WORK INSTRUCTION:
Restate the whole listing exactly.

RAW DATA:

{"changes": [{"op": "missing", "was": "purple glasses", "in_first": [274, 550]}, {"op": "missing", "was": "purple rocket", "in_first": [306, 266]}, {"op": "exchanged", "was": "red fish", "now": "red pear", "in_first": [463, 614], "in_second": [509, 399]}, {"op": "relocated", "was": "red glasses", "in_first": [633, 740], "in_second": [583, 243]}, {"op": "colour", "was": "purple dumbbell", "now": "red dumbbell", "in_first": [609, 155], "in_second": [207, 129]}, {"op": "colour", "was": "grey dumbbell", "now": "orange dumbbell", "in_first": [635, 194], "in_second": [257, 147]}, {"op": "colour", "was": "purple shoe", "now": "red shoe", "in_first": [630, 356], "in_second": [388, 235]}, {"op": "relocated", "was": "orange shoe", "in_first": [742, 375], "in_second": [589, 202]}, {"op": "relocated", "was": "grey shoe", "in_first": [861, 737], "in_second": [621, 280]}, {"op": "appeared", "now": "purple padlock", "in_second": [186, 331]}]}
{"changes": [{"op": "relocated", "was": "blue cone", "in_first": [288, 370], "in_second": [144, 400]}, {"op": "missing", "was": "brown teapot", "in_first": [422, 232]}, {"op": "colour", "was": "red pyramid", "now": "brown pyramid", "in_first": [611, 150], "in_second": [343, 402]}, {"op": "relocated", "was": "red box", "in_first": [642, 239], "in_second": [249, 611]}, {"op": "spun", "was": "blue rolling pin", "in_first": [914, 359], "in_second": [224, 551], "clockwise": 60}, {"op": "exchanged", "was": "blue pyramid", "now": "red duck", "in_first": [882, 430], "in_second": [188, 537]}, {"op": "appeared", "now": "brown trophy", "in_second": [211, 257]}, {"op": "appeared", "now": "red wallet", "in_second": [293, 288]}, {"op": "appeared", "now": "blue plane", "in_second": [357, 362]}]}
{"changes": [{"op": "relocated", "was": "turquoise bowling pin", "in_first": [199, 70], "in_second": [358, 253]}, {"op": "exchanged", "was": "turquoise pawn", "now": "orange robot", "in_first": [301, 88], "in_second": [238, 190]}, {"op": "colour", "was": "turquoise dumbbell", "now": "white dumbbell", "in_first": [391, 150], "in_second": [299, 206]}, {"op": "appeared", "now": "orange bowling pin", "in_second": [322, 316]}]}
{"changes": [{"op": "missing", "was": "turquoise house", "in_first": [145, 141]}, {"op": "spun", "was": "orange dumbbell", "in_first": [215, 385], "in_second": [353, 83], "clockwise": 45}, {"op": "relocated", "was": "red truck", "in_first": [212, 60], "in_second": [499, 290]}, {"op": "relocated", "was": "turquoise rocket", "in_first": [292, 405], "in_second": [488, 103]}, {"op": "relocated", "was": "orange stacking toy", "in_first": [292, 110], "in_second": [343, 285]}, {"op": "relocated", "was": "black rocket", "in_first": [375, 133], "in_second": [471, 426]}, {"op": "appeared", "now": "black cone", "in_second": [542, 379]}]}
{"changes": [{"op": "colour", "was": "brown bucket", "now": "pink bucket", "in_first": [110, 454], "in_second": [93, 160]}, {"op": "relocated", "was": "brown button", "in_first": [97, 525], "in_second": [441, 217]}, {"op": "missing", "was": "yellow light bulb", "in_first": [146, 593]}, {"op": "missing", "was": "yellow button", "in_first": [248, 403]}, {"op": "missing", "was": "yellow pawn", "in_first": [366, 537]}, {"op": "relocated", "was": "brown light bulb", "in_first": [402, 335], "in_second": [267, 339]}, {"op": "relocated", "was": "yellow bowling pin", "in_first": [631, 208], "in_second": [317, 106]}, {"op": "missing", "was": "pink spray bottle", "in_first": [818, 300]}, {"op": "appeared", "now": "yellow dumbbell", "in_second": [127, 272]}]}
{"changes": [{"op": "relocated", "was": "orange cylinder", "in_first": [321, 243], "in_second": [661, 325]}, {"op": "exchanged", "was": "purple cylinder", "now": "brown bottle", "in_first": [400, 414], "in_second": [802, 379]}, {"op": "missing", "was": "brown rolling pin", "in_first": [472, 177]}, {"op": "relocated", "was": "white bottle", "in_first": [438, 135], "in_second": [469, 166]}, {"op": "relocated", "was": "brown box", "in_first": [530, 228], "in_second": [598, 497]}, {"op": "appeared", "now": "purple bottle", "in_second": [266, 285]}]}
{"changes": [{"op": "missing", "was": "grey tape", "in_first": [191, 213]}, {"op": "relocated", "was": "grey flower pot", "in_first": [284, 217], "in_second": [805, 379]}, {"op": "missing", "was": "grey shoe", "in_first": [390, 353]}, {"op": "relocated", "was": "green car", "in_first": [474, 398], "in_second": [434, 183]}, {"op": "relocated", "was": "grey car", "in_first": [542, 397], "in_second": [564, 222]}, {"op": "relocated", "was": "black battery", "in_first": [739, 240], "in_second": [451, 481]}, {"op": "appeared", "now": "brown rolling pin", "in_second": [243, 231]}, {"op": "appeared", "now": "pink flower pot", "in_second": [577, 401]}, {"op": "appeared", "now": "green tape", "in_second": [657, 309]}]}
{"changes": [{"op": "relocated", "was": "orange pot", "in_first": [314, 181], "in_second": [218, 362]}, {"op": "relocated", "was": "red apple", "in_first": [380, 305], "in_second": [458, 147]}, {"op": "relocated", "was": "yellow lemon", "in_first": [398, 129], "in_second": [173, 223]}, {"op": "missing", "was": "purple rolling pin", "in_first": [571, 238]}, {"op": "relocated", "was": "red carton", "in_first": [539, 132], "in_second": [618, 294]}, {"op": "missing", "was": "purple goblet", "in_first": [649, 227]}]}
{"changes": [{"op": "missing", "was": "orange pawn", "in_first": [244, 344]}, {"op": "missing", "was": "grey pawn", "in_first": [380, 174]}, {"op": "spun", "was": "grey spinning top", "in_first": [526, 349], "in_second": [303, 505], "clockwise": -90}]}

EXPECTED ANSWER:
{"changes": [{"op": "missing", "was": "purple glasses", "in_first": [274, 550]}, {"op": "missing", "was": "purple rocket", "in_first": [306, 266]}, {"op": "exchanged", "was": "red fish", "now": "red pear", "in_first": [463, 614], "in_second": [509, 399]}, {"op": "relocated", "was": "red glasses", "in_first": [633, 740], "in_second": [583, 243]}, {"op": "colour", "was": "purple dumbbell", "now": "red dumbbell", "in_first": [609, 155], "in_second": [207, 129]}, {"op": "colour", "was": "grey dumbbell", "now": "orange dumbbell", "in_first": [635, 194], "in_second": [257, 147]}, {"op": "colour", "was": "purple shoe", "now": "red shoe", "in_first": [630, 356], "in_second": [388, 235]}, {"op": "relocated", "was": "orange shoe", "in_first": [742, 375], "in_second": [589, 202]}, {"op": "relocated", "was": "grey shoe", "in_first": [861, 737], "in_second": [621, 280]}, {"op": "appeared", "now": "purple padlock", "in_second": [186, 331]}]}
{"changes": [{"op": "relocated", "was": "blue cone", "in_first": [288, 370], "in_second": [144, 400]}, {"op": "missing", "was": "brown teapot", "in_first": [422, 232]}, {"op": "colour", "was": "red pyramid", "now": "brown pyramid", "in_first": [611, 150], "in_second": [343, 402]}, {"op": "relocated", "was": "red box", "in_first": [642, 239], "in_second": [249, 611]}, {"op": "spun", "was": "blue rolling pin", "in_first": [914, 359], "in_second": [224, 551], "clockwise": 60}, {"op": "exchanged", "was": "blue pyramid", "now": "red duck", "in_first": [882, 430], "in_second": [188, 537]}, {"op": "appeared", "now": "brown trophy", "in_second": [211, 257]}, {"op": "appeared", "now": "red wallet", "in_second": [293, 288]}, {"op": "appeared", "now": "blue plane", "in_second": [357, 362]}]}
{"changes": [{"op": "relocated", "was": "turquoise bowling pin", "in_first": [199, 70], "in_second": [358, 253]}, {"op": "exchanged", "was": "turquoise pawn", "now": "orange robot", "in_first": [301, 88], "in_second": [238, 190]}, {"op": "colour", "was": "turquoise dumbbell", "now": "white dumbbell", "in_first": [391, 150], "in_second": [299, 206]}, {"op": "appeared", "now": "orange bowling pin", "in_second": [322, 316]}]}
{"changes": [{"op": "missing", "was": "turquoise house", "in_first": [145, 141]}, {"op": "spun", "was": "orange dumbbell", "in_first": [215, 385], "in_second": [353, 83], "clockwise": 45}, {"op": "relocated", "was": "red truck", "in_first": [212, 60], "in_second": [499, 290]}, {"op": "relocated", "was": "turquoise rocket", "in_first": [292, 405], "in_second": [488, 103]}, {"op": "relocated", "was": "orange stacking toy", "in_first": [292, 110], "in_second": [343, 285]}, {"op": "relocated", "was": "black rocket", "in_first": [375, 133], "in_second": [471, 426]}, {"op": "appeared", "now": "black cone", "in_second": [542, 379]}]}
{"changes": [{"op": "colour", "was": "brown bucket", "now": "pink bucket", "in_first": [110, 454], "in_second": [93, 160]}, {"op": "relocated", "was": "brown button", "in_first": [97, 525], "in_second": [441, 217]}, {"op": "missing", "was": "yellow light bulb", "in_first": [146, 593]}, {"op": "missing", "was": "yellow button", "in_first": [248, 403]}, {"op": "missing", "was": "yellow pawn", "in_first": [366, 537]}, {"op": "relocated", "was": "brown light bulb", "in_first": [402, 335], "in_second": [267, 339]}, {"op": "relocated", "was": "yellow bowling pin", "in_first": [631, 208], "in_second": [317, 106]}, {"op": "missing", "was": "pink spray bottle", "in_first": [818, 300]}, {"op": "appeared", "now": "yellow dumbbell", "in_second": [127, 272]}]}
{"changes": [{"op": "relocated", "was": "orange cylinder", "in_first": [321, 243], "in_second": [661, 325]}, {"op": "exchanged", "was": "purple cylinder", "now": "brown bottle", "in_first": [400, 414], "in_second": [802, 379]}, {"op": "missing", "was": "brown rolling pin", "in_first": [472, 177]}, {"op": "relocated", "was": "white bottle", "in_first": [438, 135], "in_second": [469, 166]}, {"op": "relocated", "was": "brown box", "in_first": [530, 228], "in_second": [598, 497]}, {"op": "appeared", "now": "purple bottle", "in_second": [266, 285]}]}
{"changes": [{"op": "missing", "was": "grey tape", "in_first": [191, 213]}, {"op": "relocated", "was": "grey flower pot", "in_first": [284, 217], "in_second": [805, 379]}, {"op": "missing", "was": "grey shoe", "in_first": [390, 353]}, {"op": "relocated", "was": "green car", "in_first": [474, 398], "in_second": [434, 183]}, {"op": "relocated", "was": "grey car", "in_first": [542, 397], "in_second": [564, 222]}, {"op": "relocated", "was": "black battery", "in_first": [739, 240], "in_second": [451, 481]}, {"op": "appeared", "now": "brown rolling pin", "in_second": [243, 231]}, {"op": "appeared", "now": "pink flower pot", "in_second": [577, 401]}, {"op": "appeared", "now": "green tape", "in_second": [657, 309]}]}
{"changes": [{"op": "relocated", "was": "orange pot", "in_first": [314, 181], "in_second": [218, 362]}, {"op": "relocated", "was": "red apple", "in_first": [380, 305], "in_second": [458, 147]}, {"op": "relocated", "was": "yellow lemon", "in_first": [398, 129], "in_second": [173, 223]}, {"op": "missing", "was": "purple rolling pin", "in_first": [571, 238]}, {"op": "relocated", "was": "red carton", "in_first": [539, 132], "in_second": [618, 294]}, {"op": "missing", "was": "purple goblet", "in_first": [649, 227]}]}
{"changes": [{"op": "missing", "was": "orange pawn", "in_first": [244, 344]}, {"op": "missing", "was": "grey pawn", "in_first": [380, 174]}, {"op": "spun", "was": "grey spinning top", "in_first": [526, 349], "in_second": [303, 505], "clockwise": -90}]}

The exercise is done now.